→ **Work instruction**
In the records below, begin at the line containing "red trophy [640,41,694,114]" and end at the line containing "none -> white star [443,290,490,329]"; quote every line in that span exactly, including both boundary lines, and no others.

→ **Dataset**
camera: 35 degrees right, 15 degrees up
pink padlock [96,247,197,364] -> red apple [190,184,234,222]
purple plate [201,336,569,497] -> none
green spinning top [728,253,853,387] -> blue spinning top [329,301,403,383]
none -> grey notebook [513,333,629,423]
---
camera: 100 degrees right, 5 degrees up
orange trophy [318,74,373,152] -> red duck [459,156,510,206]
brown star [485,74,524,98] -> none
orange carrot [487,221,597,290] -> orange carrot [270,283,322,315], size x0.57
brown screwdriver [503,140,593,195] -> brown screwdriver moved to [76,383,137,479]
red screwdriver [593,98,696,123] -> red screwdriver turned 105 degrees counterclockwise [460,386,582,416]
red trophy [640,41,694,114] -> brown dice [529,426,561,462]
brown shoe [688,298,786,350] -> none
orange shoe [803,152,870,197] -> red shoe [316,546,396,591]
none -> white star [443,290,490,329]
---
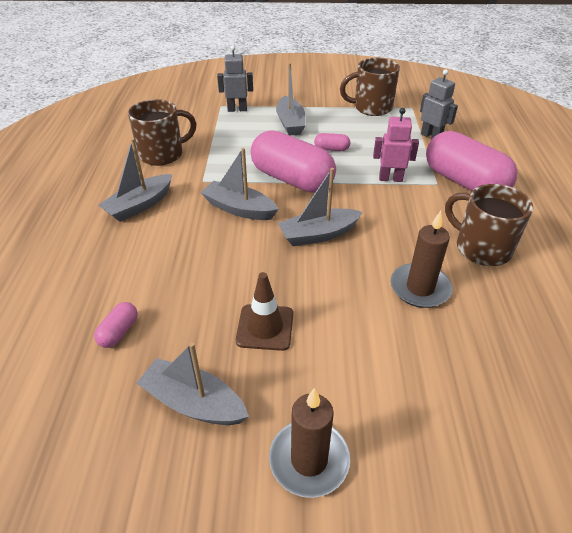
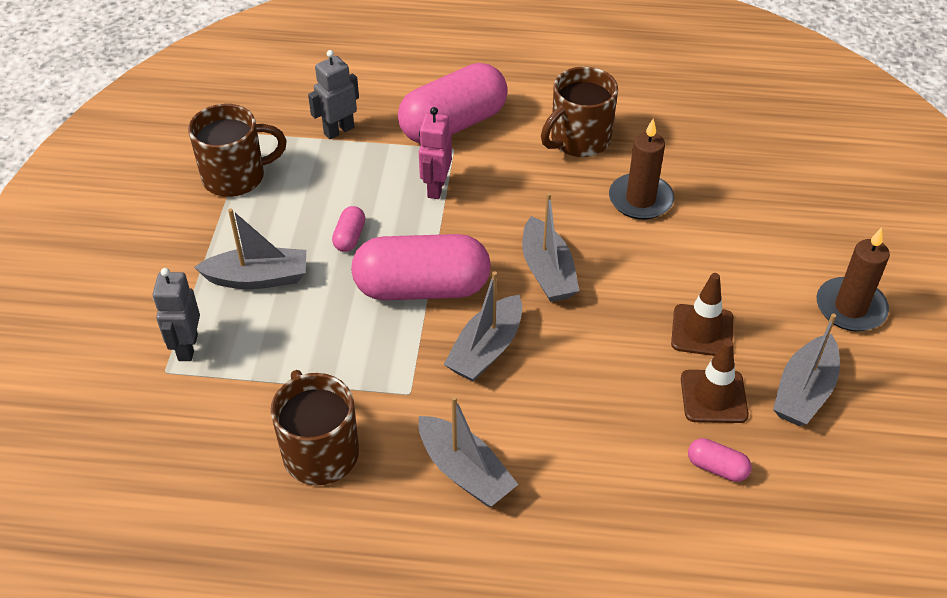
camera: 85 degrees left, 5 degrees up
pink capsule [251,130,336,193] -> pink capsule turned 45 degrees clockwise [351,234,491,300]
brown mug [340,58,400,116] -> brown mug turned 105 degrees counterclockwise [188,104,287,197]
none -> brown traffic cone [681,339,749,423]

→ **Answer section**
red trophy [640,41,694,114] -> brown dice [529,426,561,462]
brown shoe [688,298,786,350] -> none
orange shoe [803,152,870,197] -> red shoe [316,546,396,591]
none -> white star [443,290,490,329]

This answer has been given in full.